## Task prompt:
Return the records exactly as they appear below, omitting the pictures.
Top of Task inputs
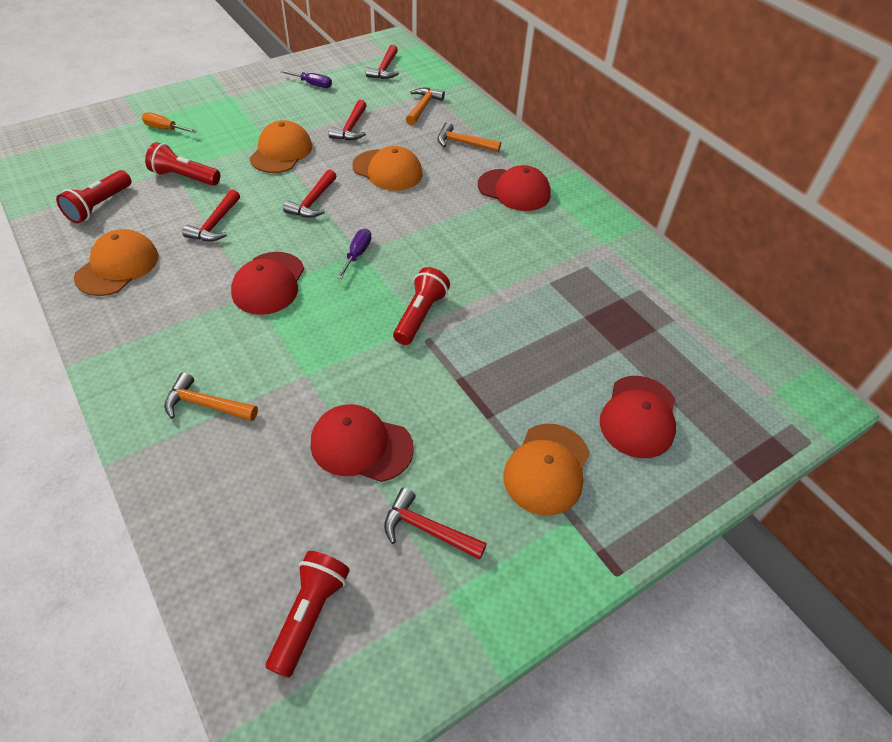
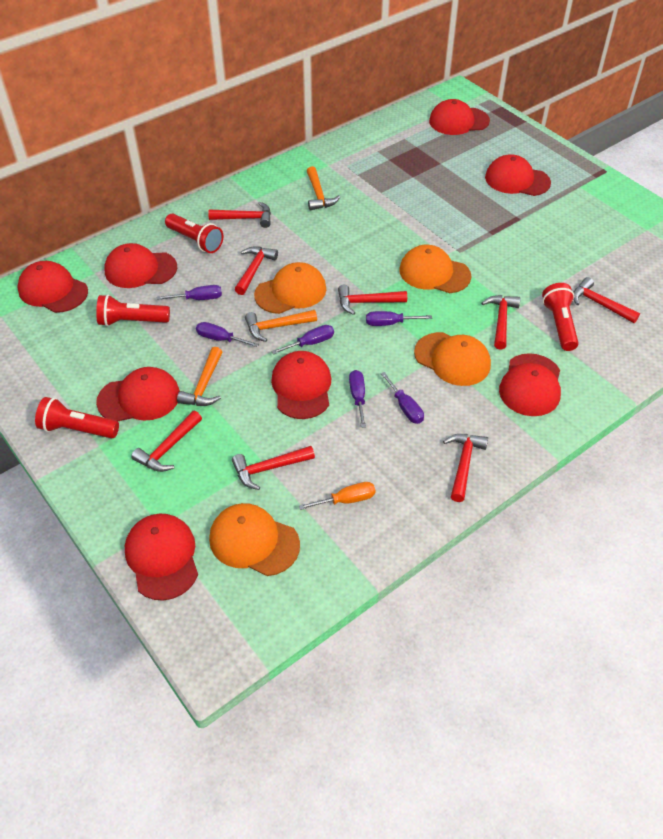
purple screwdriver: [280,70,332,88] [337,229,371,279] = 2 -> [157,285,222,300] [196,322,259,347] [271,325,334,355] [349,370,366,428] [366,311,432,326] [381,372,424,424] = 6
red cap: [231,252,304,315] [310,404,414,482] [478,165,551,211] [600,376,676,458] = 4 -> [17,261,88,313] [96,367,180,421] [104,243,177,288] [125,513,198,601] [271,351,331,419] [429,99,490,135] [485,154,551,196] [499,353,561,416] = 8
red hammer: [182,190,240,241] [283,169,336,218] [328,100,367,140] [366,45,399,79] [384,488,487,560] = 5 -> [131,411,202,472] [208,202,271,228] [232,446,315,490] [235,246,278,295] [338,285,407,315] [443,434,488,502] [481,295,520,350] [573,277,640,323] = 8

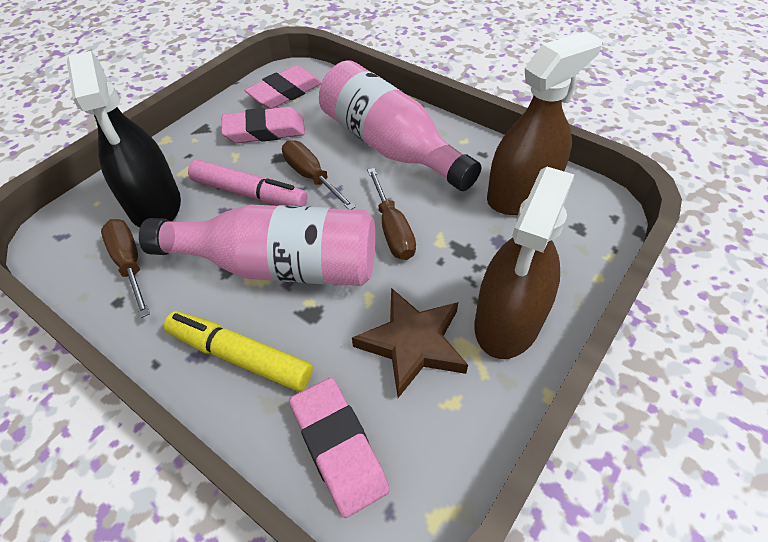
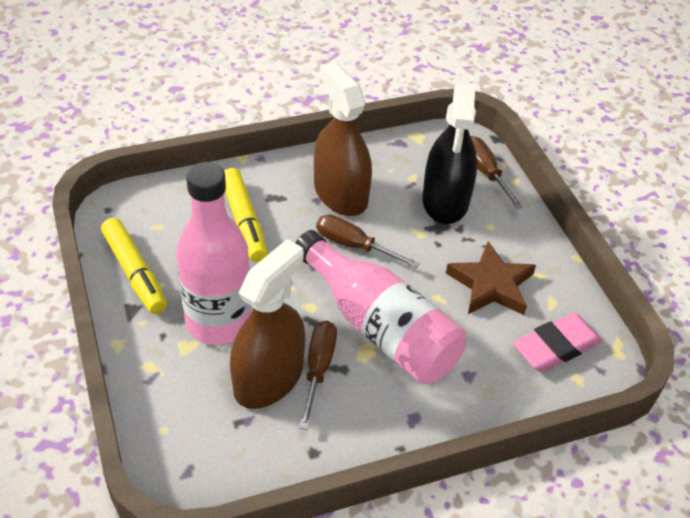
pink eraser: [221,107,305,143] [244,65,322,109] [289,378,390,518] = 3 -> [513,313,602,372] = 1
pink marker: [188,160,308,206] = 1 -> none = 0
yellow marker: [164,311,313,392] = 1 -> [101,218,167,314] [224,168,268,262] = 2

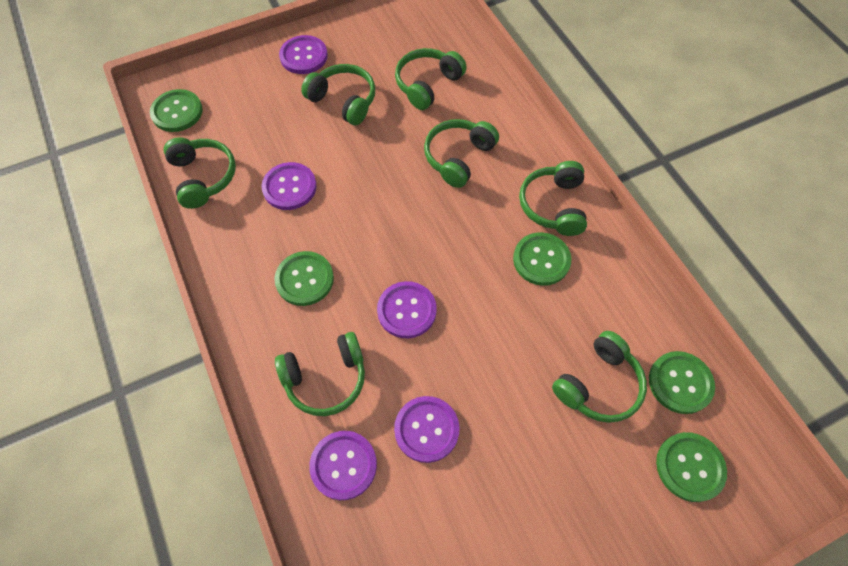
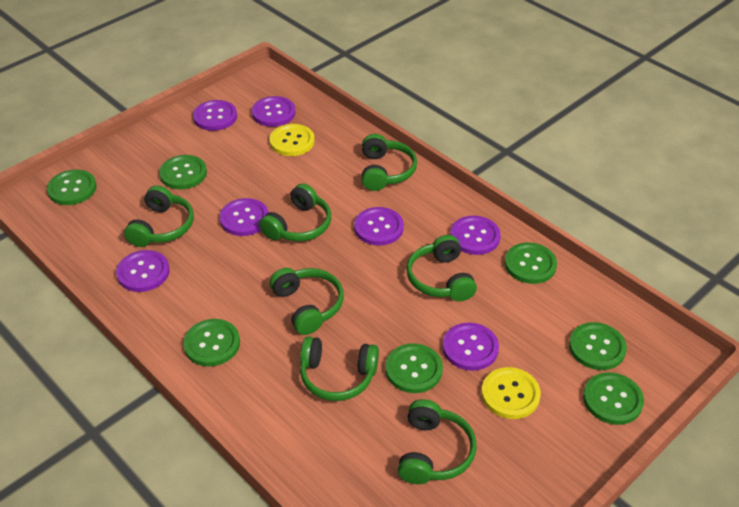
green button: [150,89,203,132] [274,251,334,306] [513,232,571,286] [649,351,715,414] [656,432,727,502] = 5 -> [47,169,97,205] [159,155,207,189] [183,319,240,366] [385,343,443,393] [505,242,557,284] [569,322,627,370] [583,372,644,425] = 7
purple button: [262,162,317,210] [279,35,328,74] [309,431,377,500] [377,281,437,338] [394,396,459,463] = 5 -> [116,250,170,292] [193,100,237,131] [219,198,269,236] [252,96,295,127] [354,207,404,246] [442,323,499,371] [450,216,501,255] = 7
yellow button: none = 0 -> [269,124,315,156] [481,367,541,419] = 2

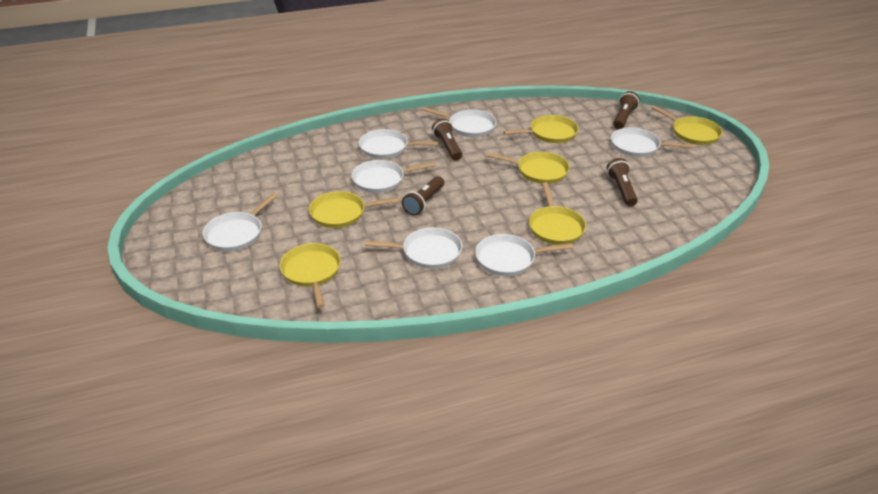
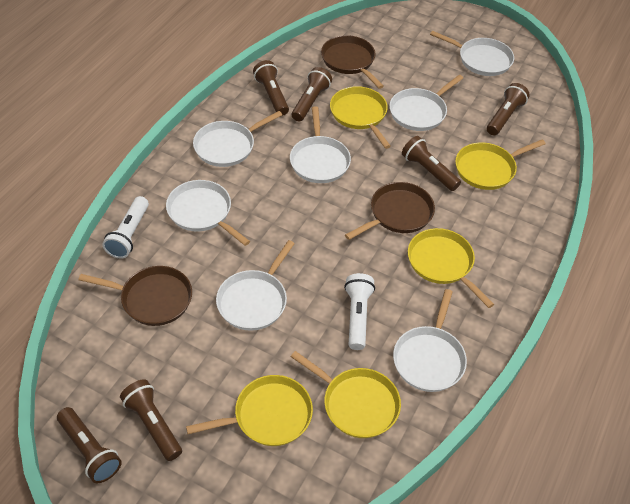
brown flashlight: [402,176,444,215] [432,118,462,161] [607,158,638,206] [613,91,640,129] = 4 -> [57,407,122,483] [120,379,182,461] [253,60,289,116] [292,67,332,122] [402,136,461,191] [487,83,530,135] = 6
brown pan: none = 0 -> [78,266,192,326] [321,35,384,89] [345,182,435,240] = 3
white flashlight: none = 0 -> [102,196,149,259] [344,273,375,350] = 2
yellow pan: [280,243,341,308] [309,191,399,228] [487,152,570,184] [503,115,578,143] [529,183,586,245] [651,105,723,145] = 6 -> [186,375,313,446] [291,351,401,438] [330,86,391,149] [408,228,494,308] [455,139,546,190] = 5

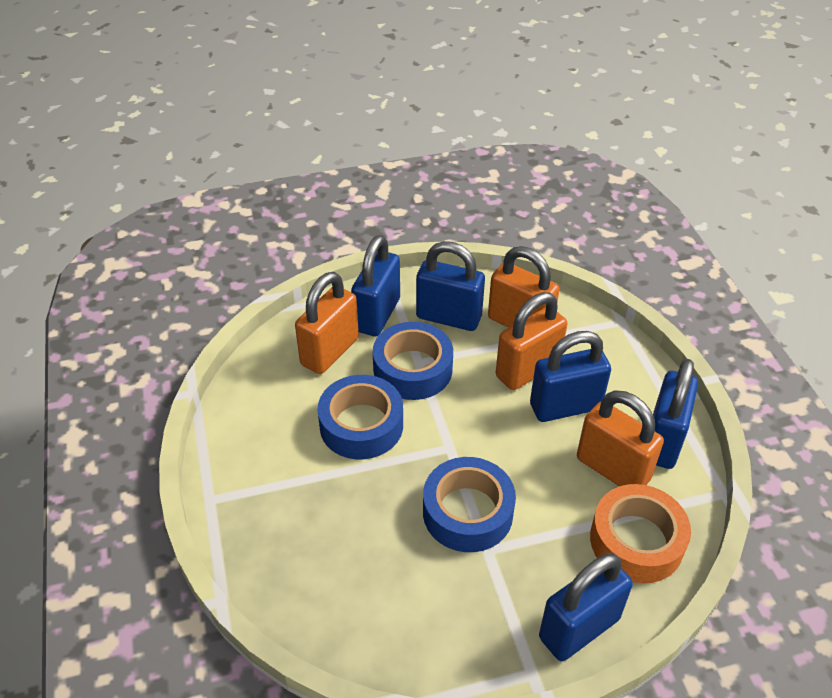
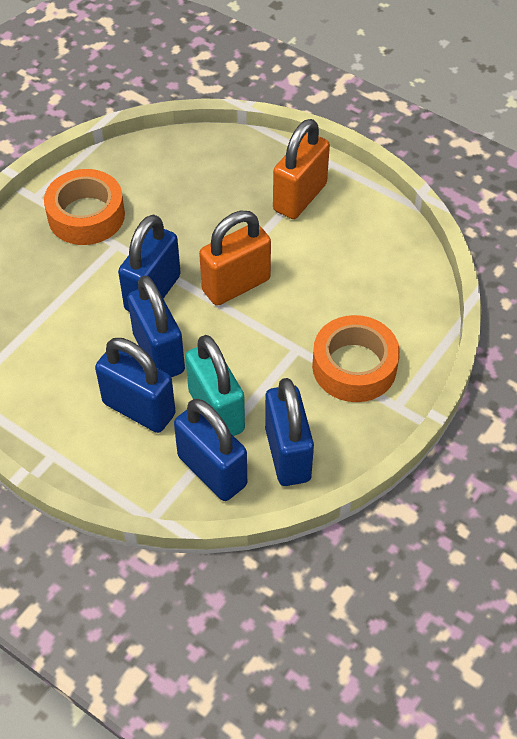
blue tape: [318,375,403,459] [373,322,453,400] [423,457,516,552] = 3 -> none = 0
orange padlock: [295,272,359,374] [488,246,560,328] [496,292,567,390] [577,391,664,486] = 4 -> [199,211,271,306] [273,119,330,219] = 2
orange tape: [590,484,691,583] = 1 -> [44,169,125,245] [312,315,400,402] = 2
turquoise padlock: none = 0 -> [185,335,245,436] = 1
Bottom of Task inputs
## Answer section:
purple screwdriver: [280,70,332,88] [337,229,371,279] = 2 -> [157,285,222,300] [196,322,259,347] [271,325,334,355] [349,370,366,428] [366,311,432,326] [381,372,424,424] = 6
red cap: [231,252,304,315] [310,404,414,482] [478,165,551,211] [600,376,676,458] = 4 -> [17,261,88,313] [96,367,180,421] [104,243,177,288] [125,513,198,601] [271,351,331,419] [429,99,490,135] [485,154,551,196] [499,353,561,416] = 8
red hammer: [182,190,240,241] [283,169,336,218] [328,100,367,140] [366,45,399,79] [384,488,487,560] = 5 -> [131,411,202,472] [208,202,271,228] [232,446,315,490] [235,246,278,295] [338,285,407,315] [443,434,488,502] [481,295,520,350] [573,277,640,323] = 8

pink eraser: [221,107,305,143] [244,65,322,109] [289,378,390,518] = 3 -> [513,313,602,372] = 1
pink marker: [188,160,308,206] = 1 -> none = 0
yellow marker: [164,311,313,392] = 1 -> [101,218,167,314] [224,168,268,262] = 2

green button: [150,89,203,132] [274,251,334,306] [513,232,571,286] [649,351,715,414] [656,432,727,502] = 5 -> [47,169,97,205] [159,155,207,189] [183,319,240,366] [385,343,443,393] [505,242,557,284] [569,322,627,370] [583,372,644,425] = 7
purple button: [262,162,317,210] [279,35,328,74] [309,431,377,500] [377,281,437,338] [394,396,459,463] = 5 -> [116,250,170,292] [193,100,237,131] [219,198,269,236] [252,96,295,127] [354,207,404,246] [442,323,499,371] [450,216,501,255] = 7
yellow button: none = 0 -> [269,124,315,156] [481,367,541,419] = 2

brown flashlight: [402,176,444,215] [432,118,462,161] [607,158,638,206] [613,91,640,129] = 4 -> [57,407,122,483] [120,379,182,461] [253,60,289,116] [292,67,332,122] [402,136,461,191] [487,83,530,135] = 6
brown pan: none = 0 -> [78,266,192,326] [321,35,384,89] [345,182,435,240] = 3
white flashlight: none = 0 -> [102,196,149,259] [344,273,375,350] = 2
yellow pan: [280,243,341,308] [309,191,399,228] [487,152,570,184] [503,115,578,143] [529,183,586,245] [651,105,723,145] = 6 -> [186,375,313,446] [291,351,401,438] [330,86,391,149] [408,228,494,308] [455,139,546,190] = 5

blue tape: [318,375,403,459] [373,322,453,400] [423,457,516,552] = 3 -> none = 0
orange padlock: [295,272,359,374] [488,246,560,328] [496,292,567,390] [577,391,664,486] = 4 -> [199,211,271,306] [273,119,330,219] = 2
orange tape: [590,484,691,583] = 1 -> [44,169,125,245] [312,315,400,402] = 2
turquoise padlock: none = 0 -> [185,335,245,436] = 1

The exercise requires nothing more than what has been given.